Input for this task>
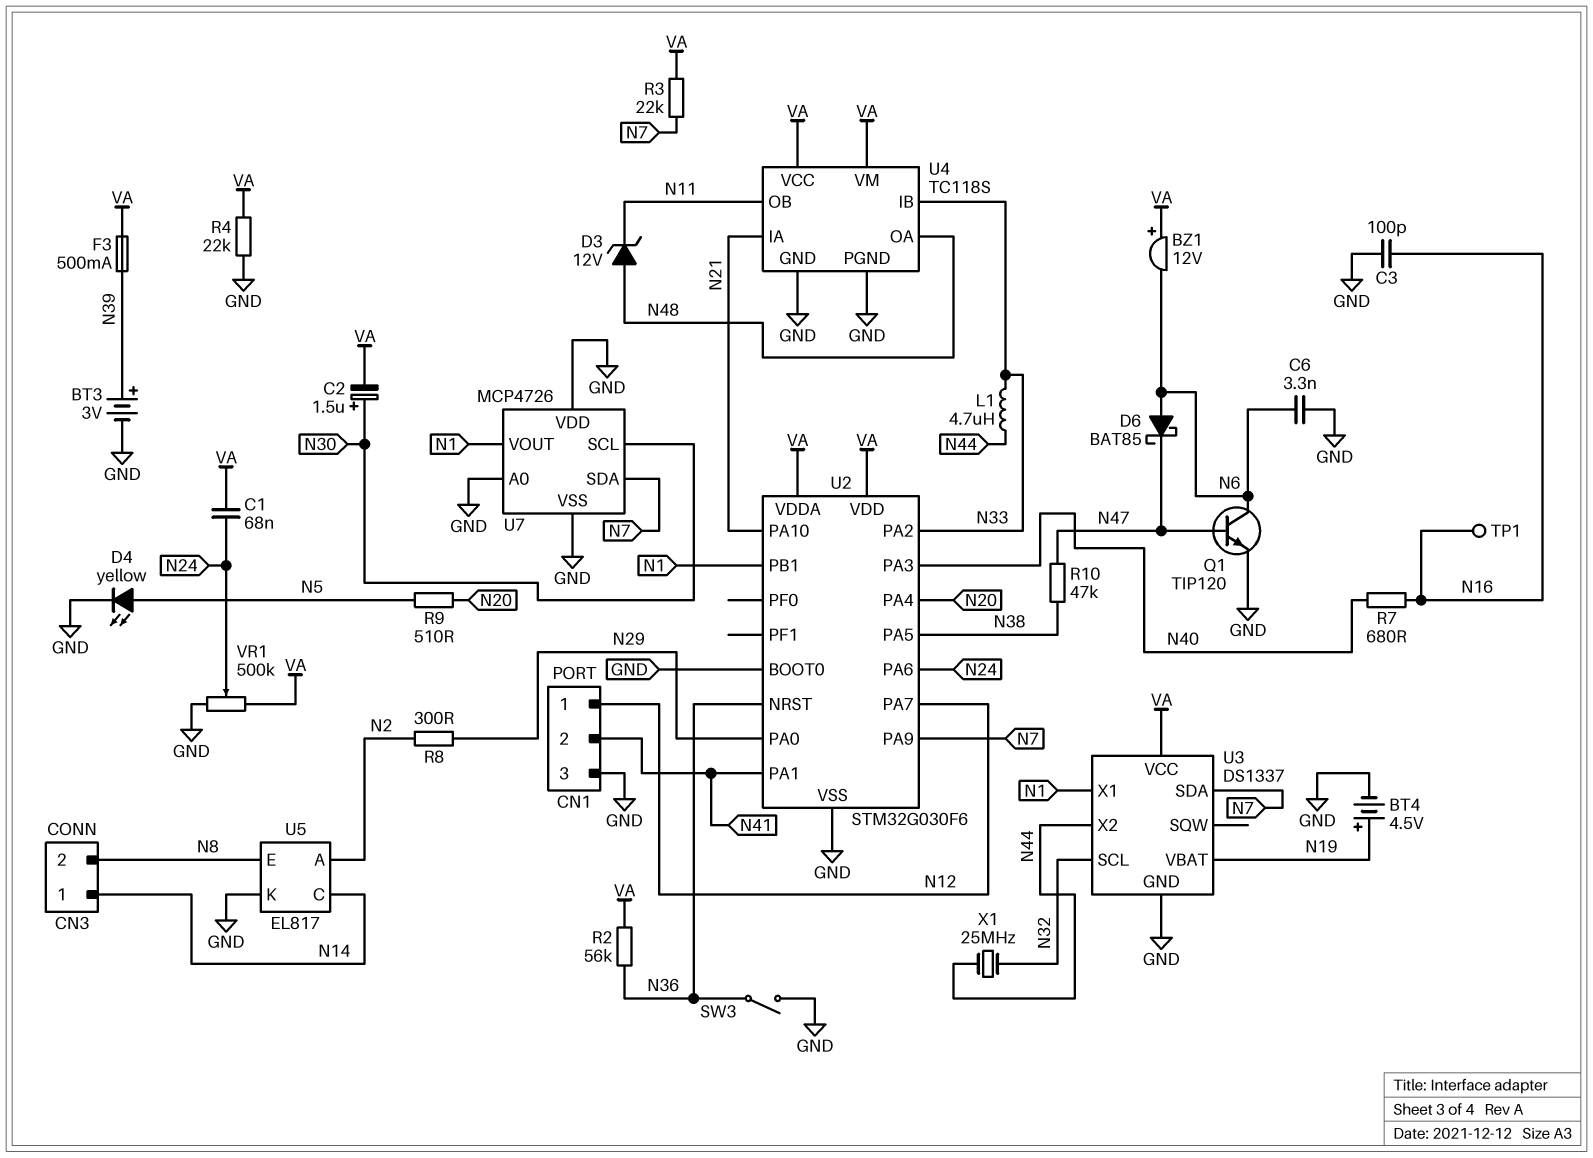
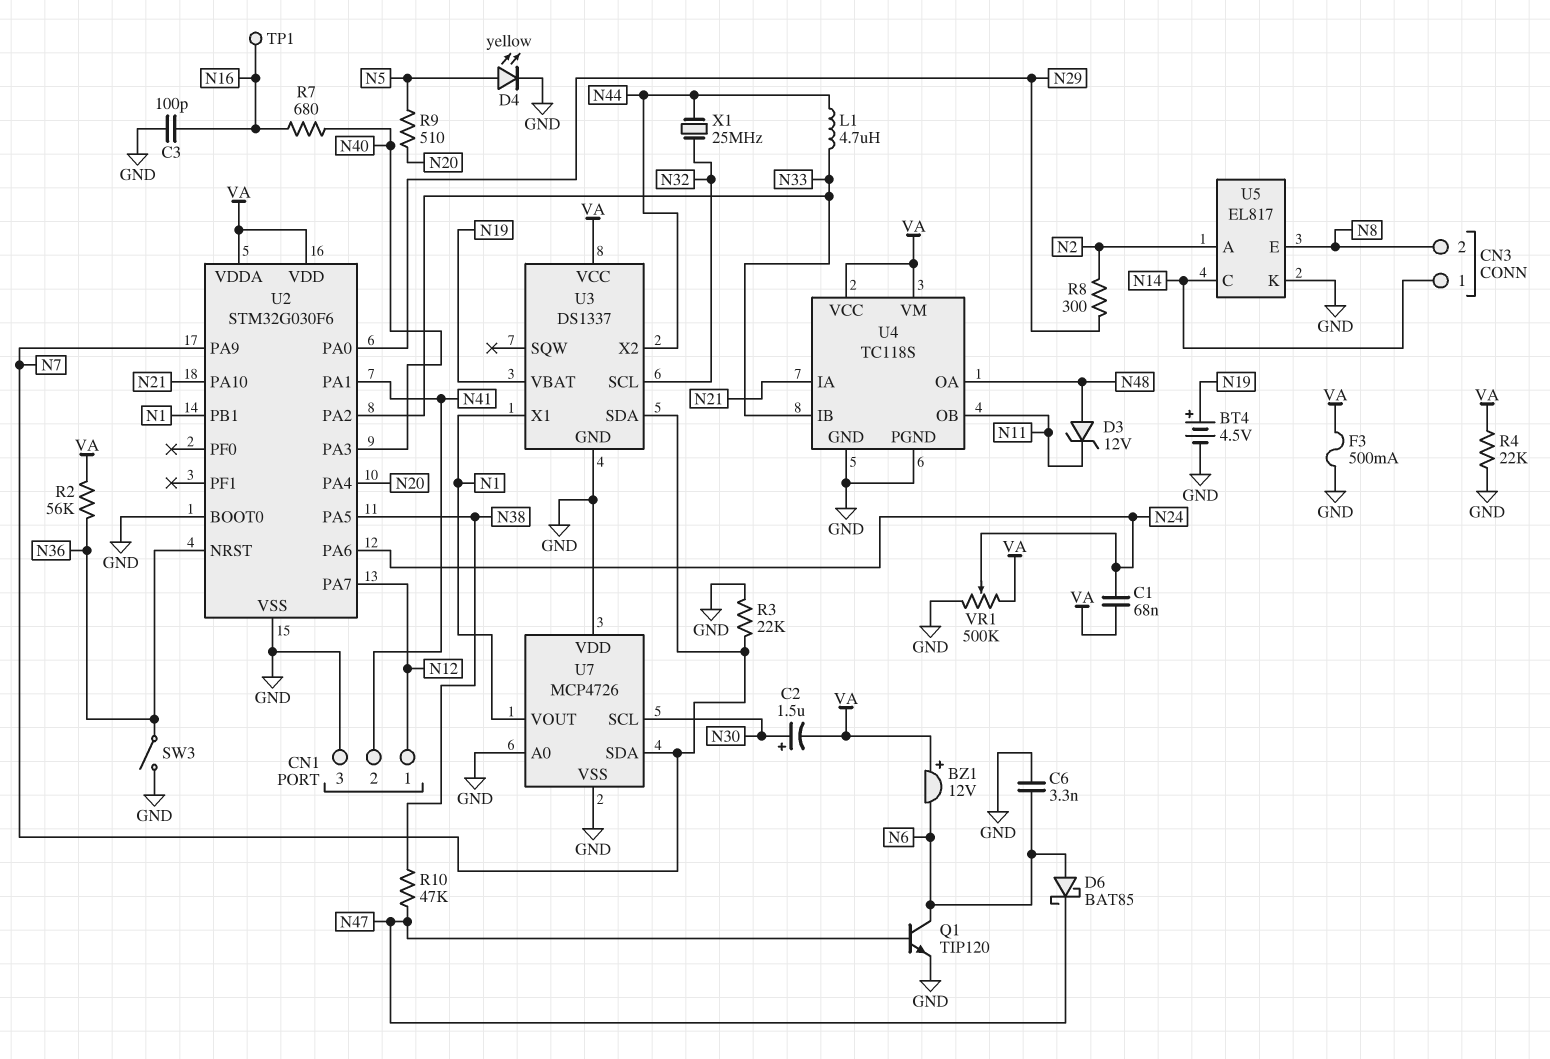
BT3: 3V (plus N39, minus GND) -> none
F3: 500mA (N39, VA) -> 500mA (GND, VA)
R3: 22k (N7, VA) -> 22k (GND, N7)

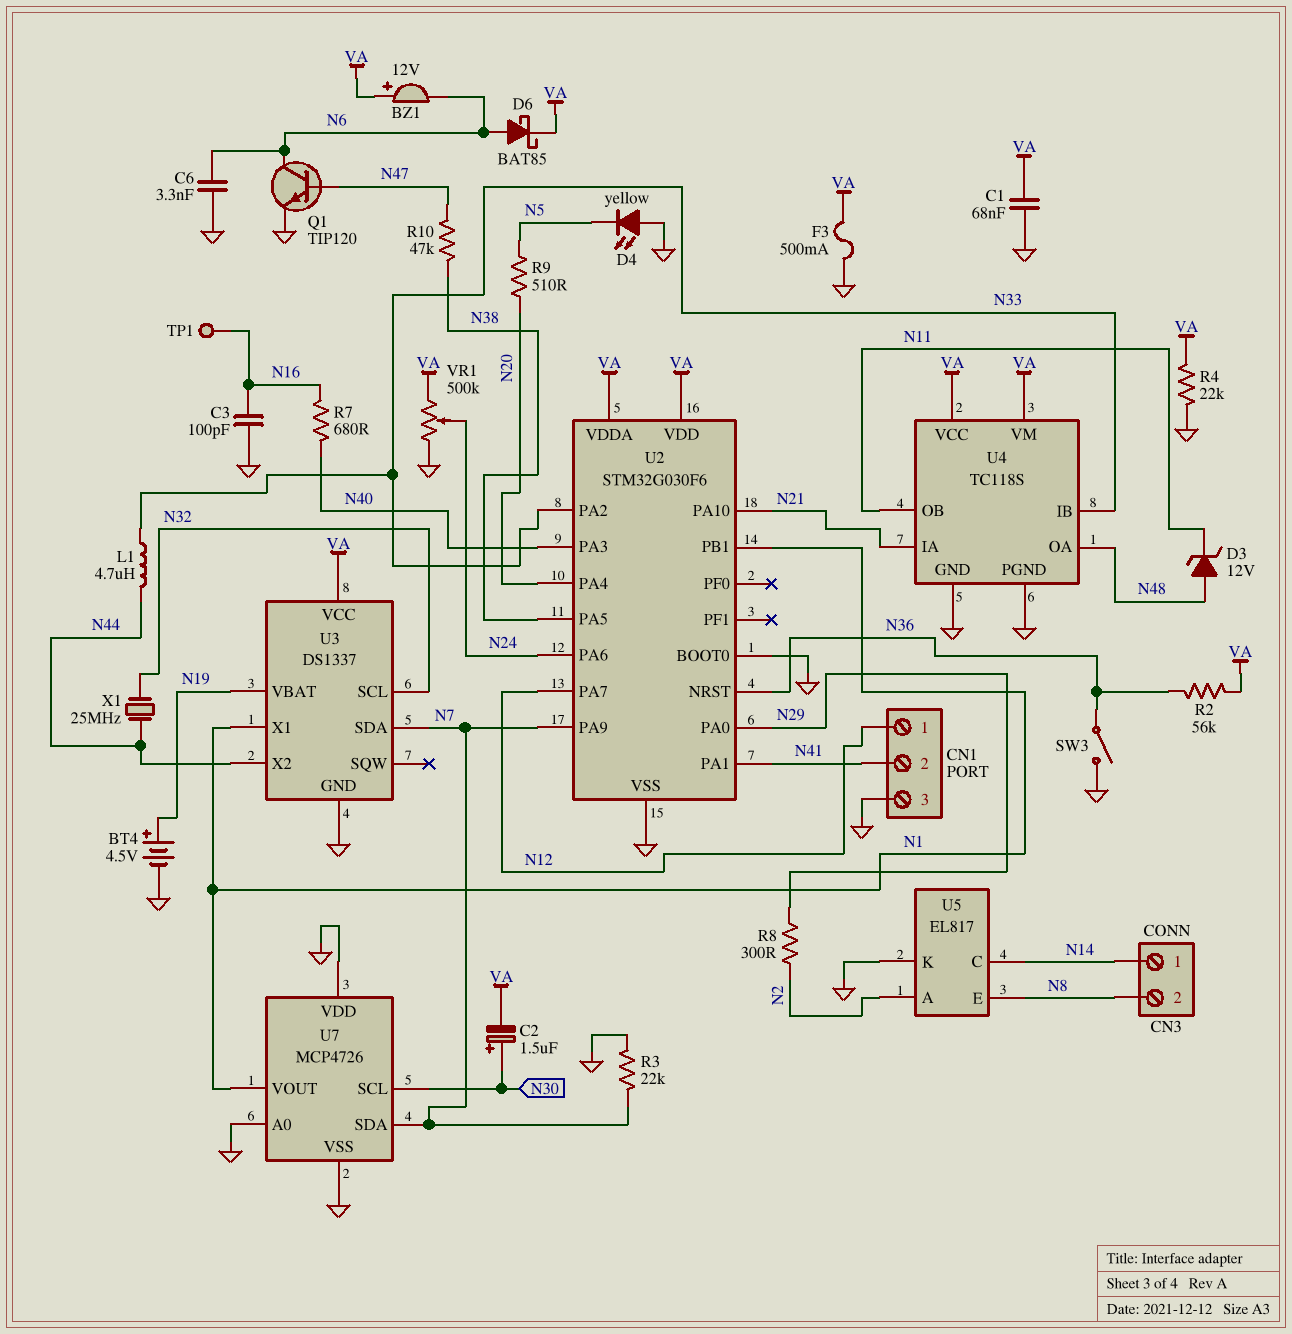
C1: 68nF (N24, VA) -> 68nF (GND, VA)
D4: LED yellow (A N5, K GND) -> LED yellow (A GND, K N5)
D6: schottky BAT85 (A N6, K N47) -> schottky BAT85 (A N6, K VA)

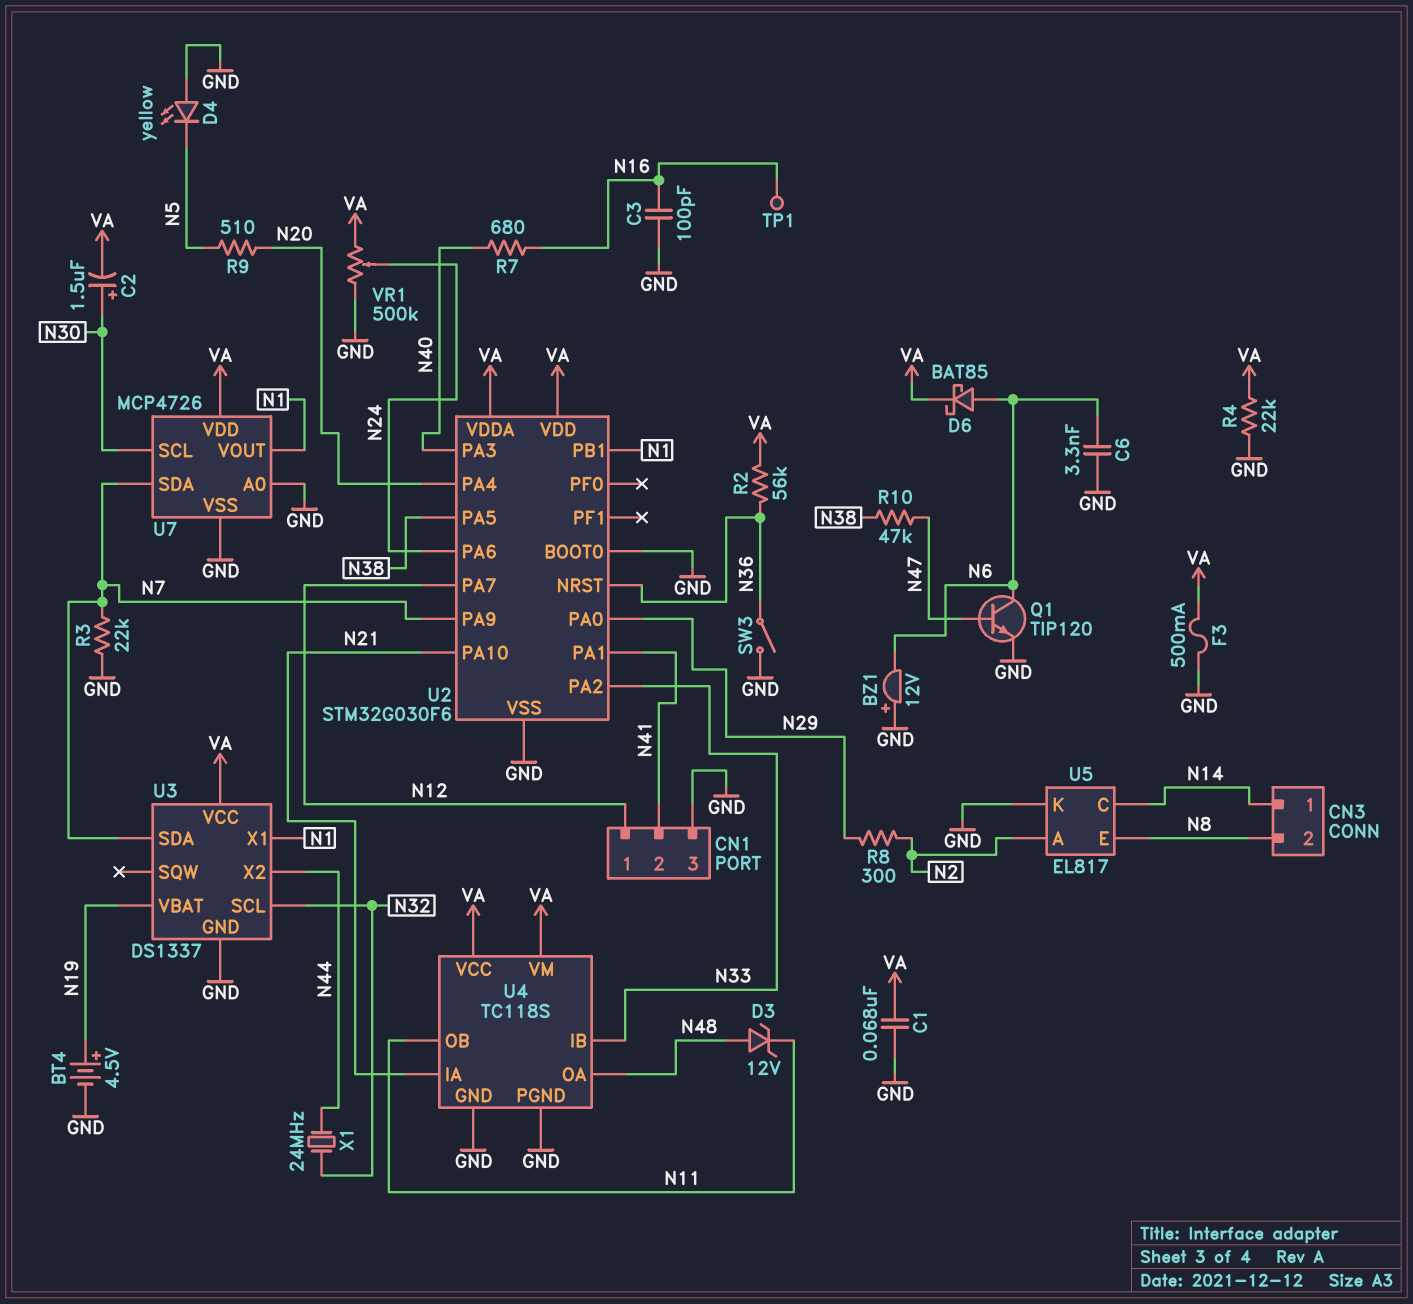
BZ1: buzzer 12V (plus VA, minus N6) -> buzzer 12V (plus GND, minus N6)
L1: 4.7uH (N33, N44) -> none
U7 pin VDD: GND -> VA
X1: 25MHz (N32, N44) -> 24MHz (N32, N44)

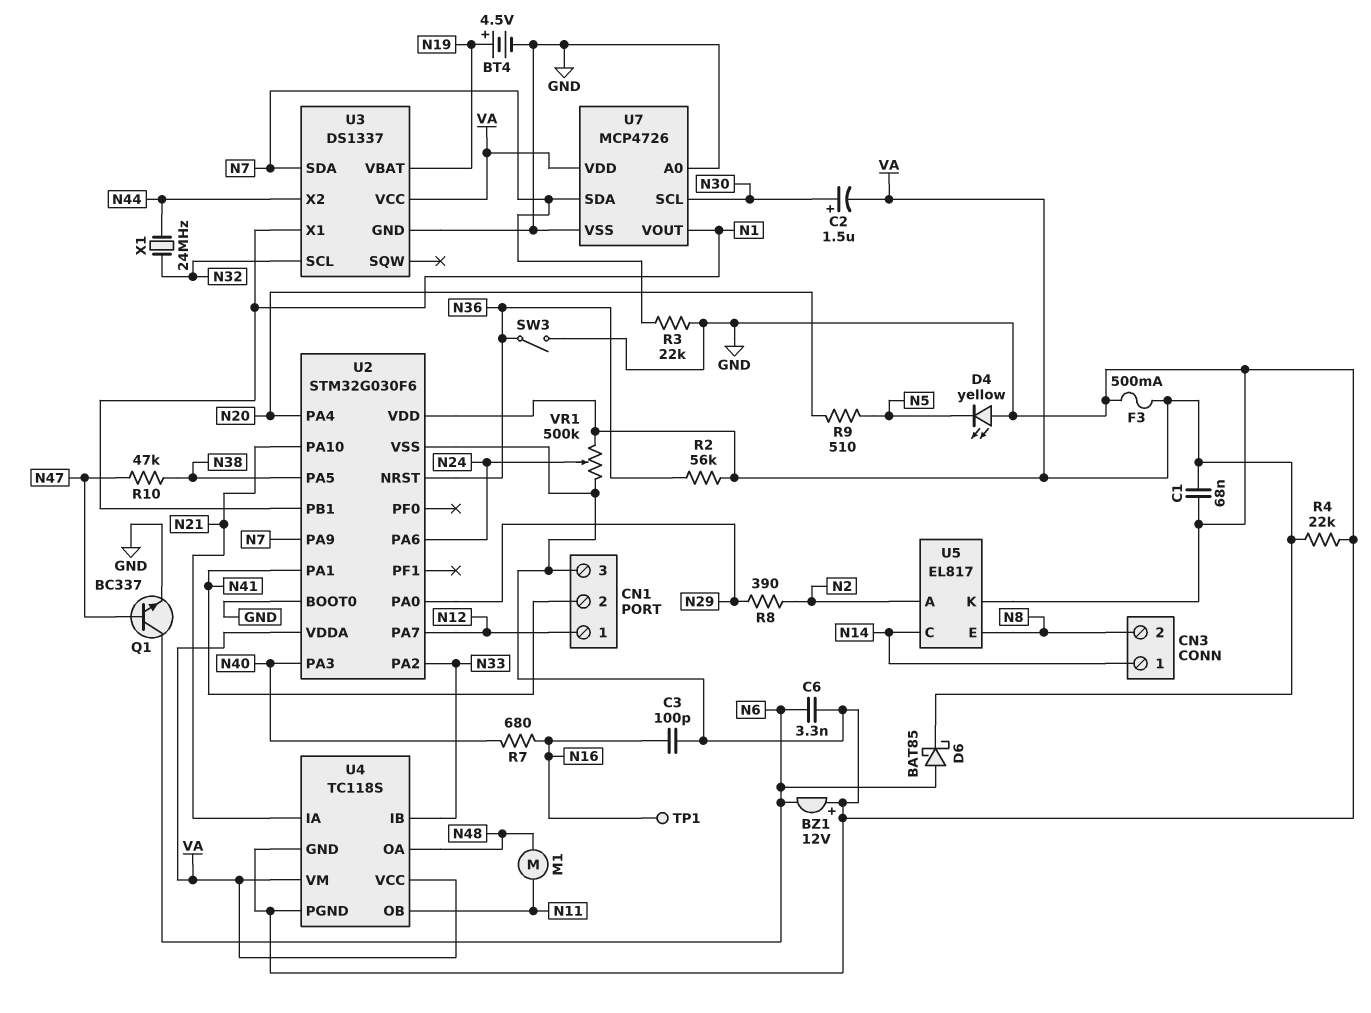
D3: zener 12V (A N48, K N11) -> none
M1: none -> motor (N11, N48)
Q1: NPN TIP120 (B N47, C N6, E GND) -> NPN BC337 (B N47, C N6, E GND)
R8: 300 (N2, N29) -> 390 (N2, N29)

Exercise requirements> Pictures are not part of the copy. Please reproduce the material word for word.

Written answer>
BT3: 3V (plus N39, minus GND) -> none
F3: 500mA (N39, VA) -> 500mA (GND, VA)
R3: 22k (N7, VA) -> 22k (GND, N7)

C1: 68nF (N24, VA) -> 68nF (GND, VA)
D4: LED yellow (A N5, K GND) -> LED yellow (A GND, K N5)
D6: schottky BAT85 (A N6, K N47) -> schottky BAT85 (A N6, K VA)

BZ1: buzzer 12V (plus VA, minus N6) -> buzzer 12V (plus GND, minus N6)
L1: 4.7uH (N33, N44) -> none
U7 pin VDD: GND -> VA
X1: 25MHz (N32, N44) -> 24MHz (N32, N44)

D3: zener 12V (A N48, K N11) -> none
M1: none -> motor (N11, N48)
Q1: NPN TIP120 (B N47, C N6, E GND) -> NPN BC337 (B N47, C N6, E GND)
R8: 300 (N2, N29) -> 390 (N2, N29)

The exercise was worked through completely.